==== Records provided
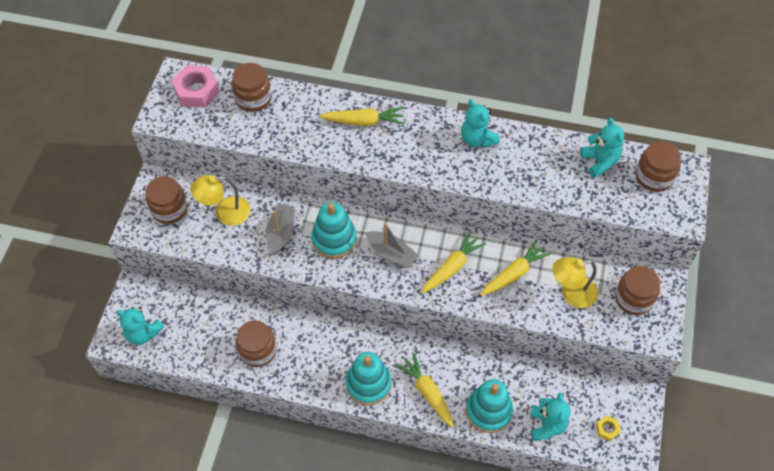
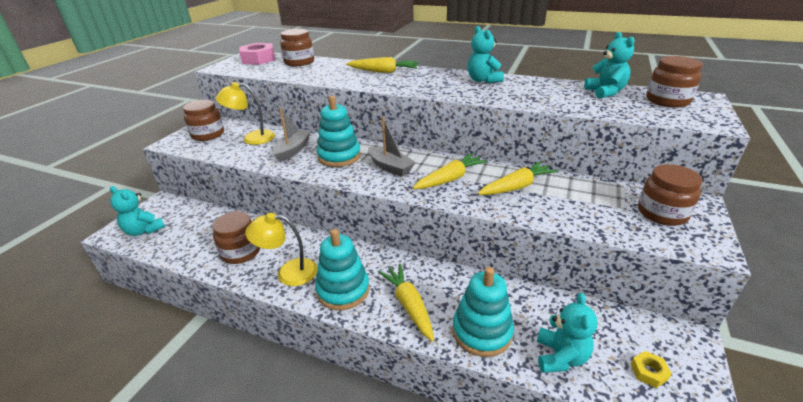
camera: 10 degrees right, 25 degrees down
(571, 293) = (584, 204): yellow lamp -> yellow lamp (288, 272)

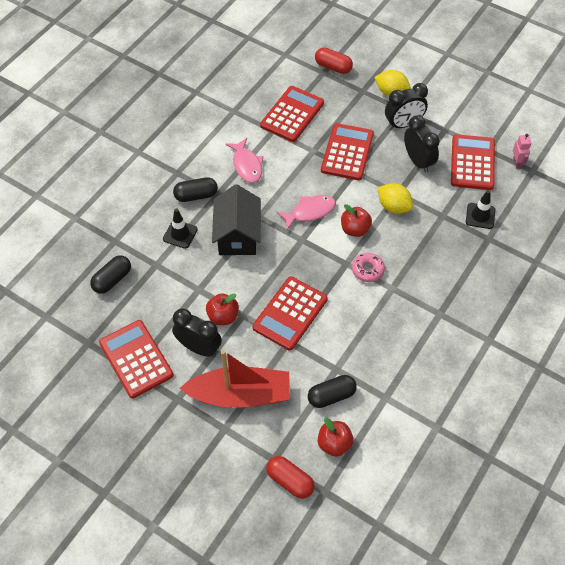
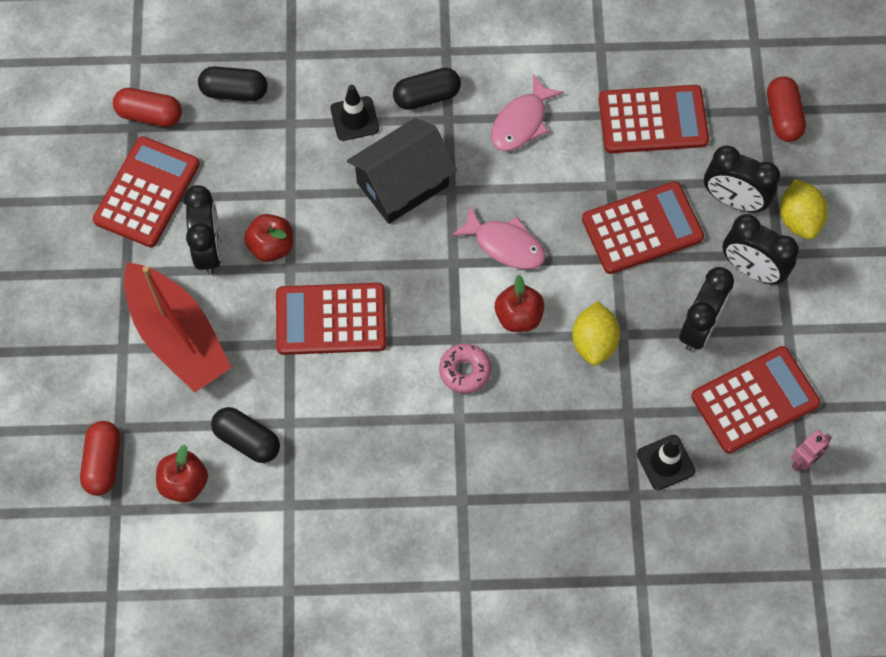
camera: 55 degrees right, 10 degrees up
(88, 329) = (149, 115): none -> red capsule
(196, 195) = (427, 96): black capsule -> black capsule turned 60 degrees counterclockwise
(361, 110) = (733, 200): none -> black clock

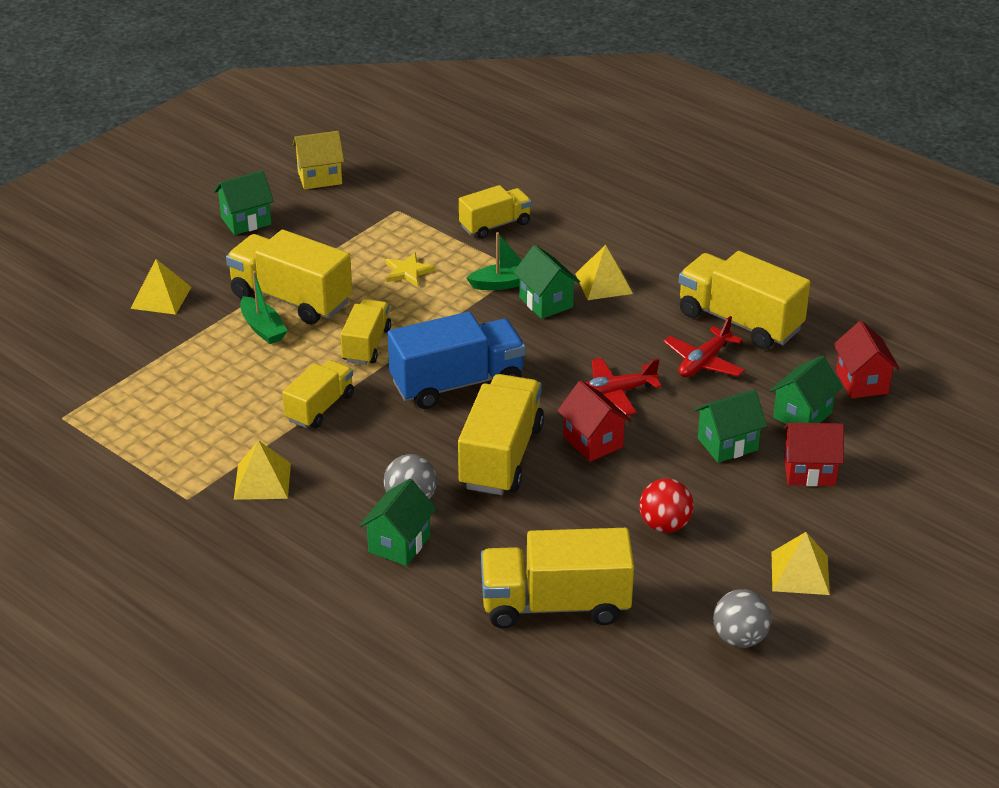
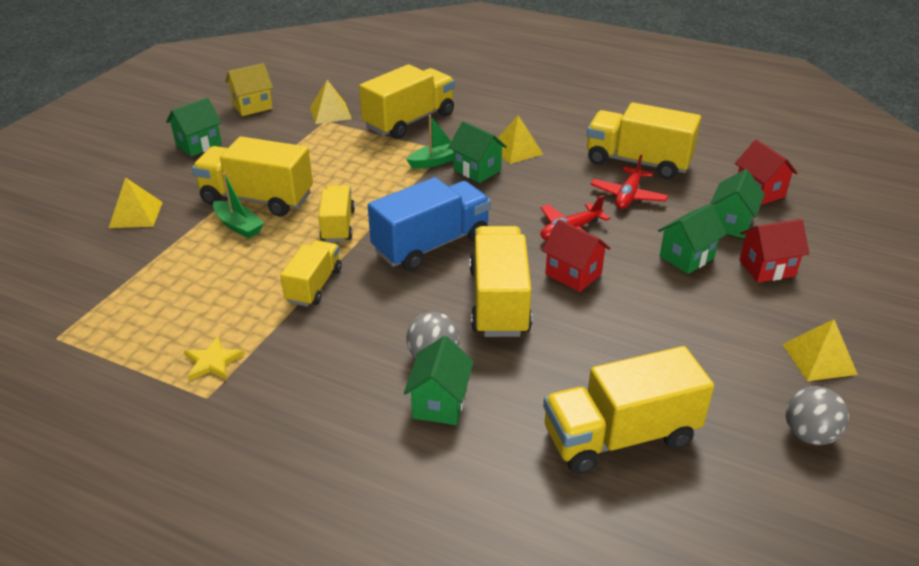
camera: 15 degrees left, 0 degrees up
(262, 481) = (280, 365): yellow pyramid -> yellow pyramid (330, 113)
(408, 271) = (352, 163): yellow star -> yellow star (213, 361)
(495, 225) = (409, 121): yellow truck -> yellow truck, size x1.65
(664, 525) = (676, 337): red ball -> none

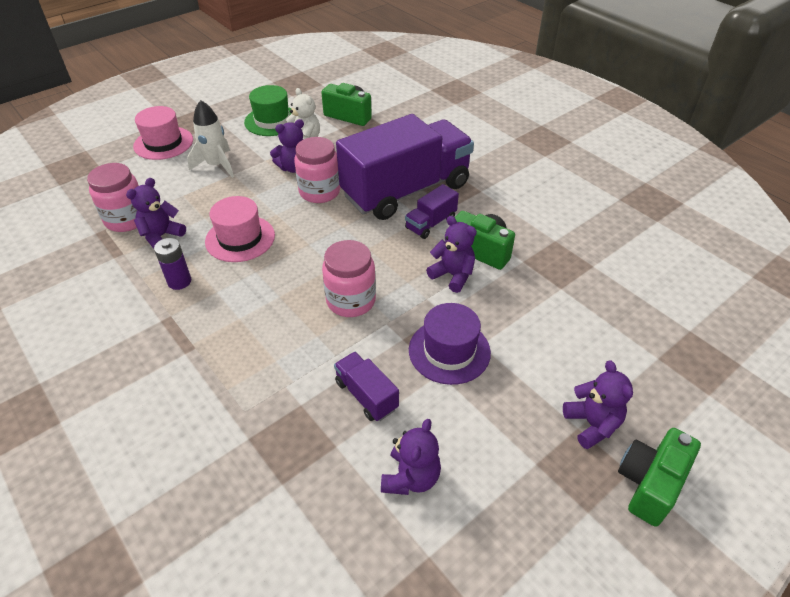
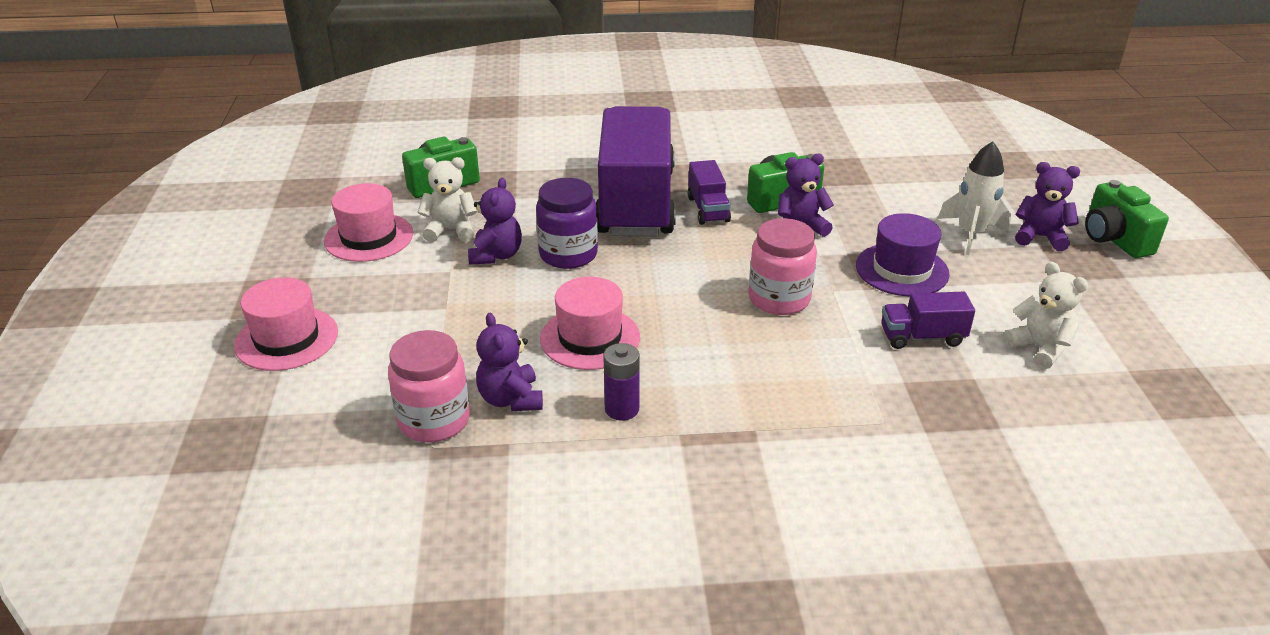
camera: 55 degrees left, 10 degrees down
(217, 165) = (409, 310): white rocket -> white rocket (971, 234)
(272, 121) = (369, 237): green hat -> pink hat
(319, 192) = (568, 254): pink jar -> purple jar
(411, 477) = (1039, 348): purple teddy bear -> white teddy bear

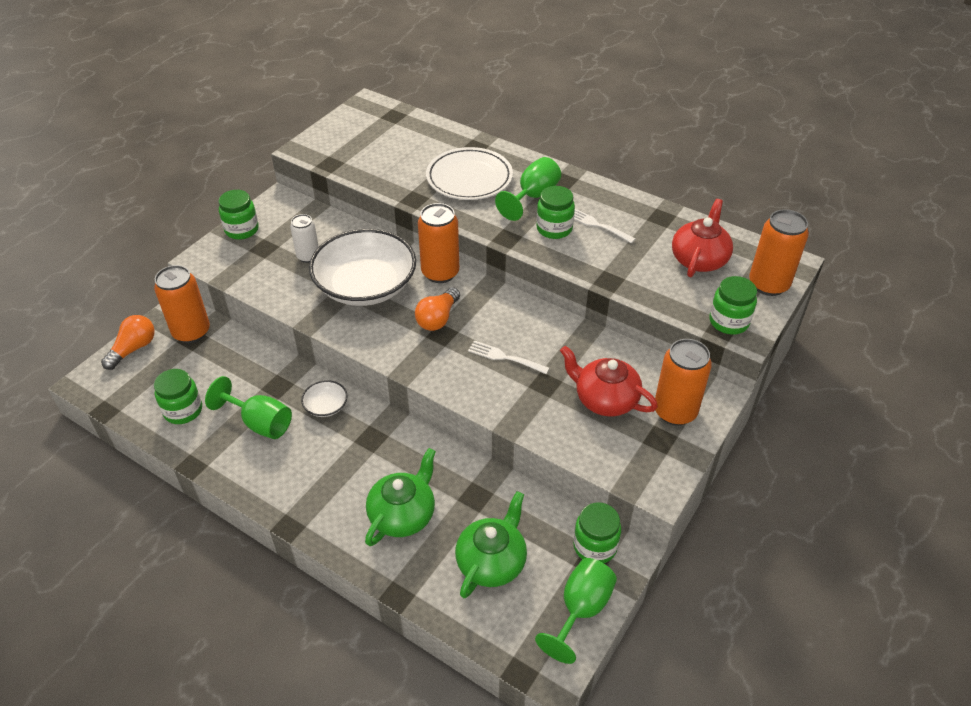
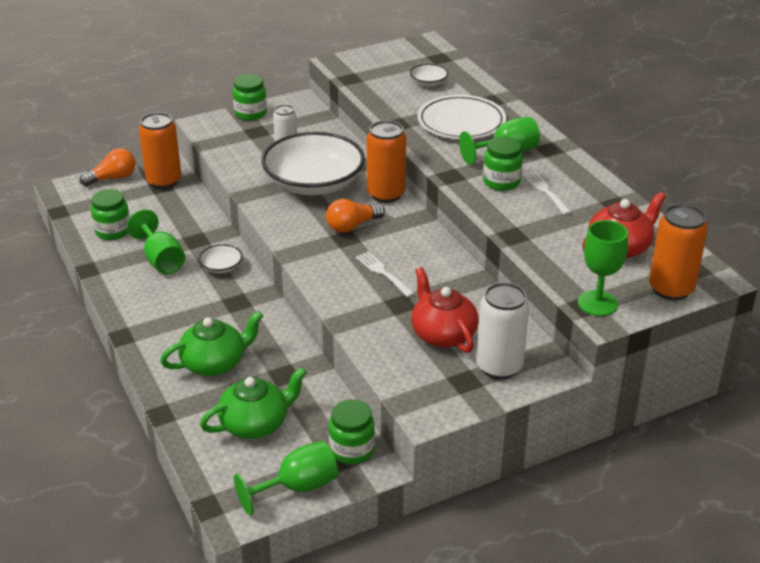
camera: 30 degrees right, 10 degrees down
(406, 145) = (428, 83): none -> white bowl
(675, 411) = (499, 367): orange can -> white can
(728, 322) = (597, 303): green jar -> green goblet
========
*Problem:*
The answer must be an exact copy of the lines from the one that holds "(262, 481) = (280, 365): yellow" through the end of the data, both included, with no pictures.

*Expected output:*
(262, 481) = (280, 365): yellow pyramid -> yellow pyramid (330, 113)
(408, 271) = (352, 163): yellow star -> yellow star (213, 361)
(495, 225) = (409, 121): yellow truck -> yellow truck, size x1.65
(664, 525) = (676, 337): red ball -> none

camera: 55 degrees left, 10 degrees down
(217, 165) = (409, 310): white rocket -> white rocket (971, 234)
(272, 121) = (369, 237): green hat -> pink hat
(319, 192) = (568, 254): pink jar -> purple jar
(411, 477) = (1039, 348): purple teddy bear -> white teddy bear

camera: 30 degrees right, 10 degrees down
(406, 145) = (428, 83): none -> white bowl
(675, 411) = (499, 367): orange can -> white can
(728, 322) = (597, 303): green jar -> green goblet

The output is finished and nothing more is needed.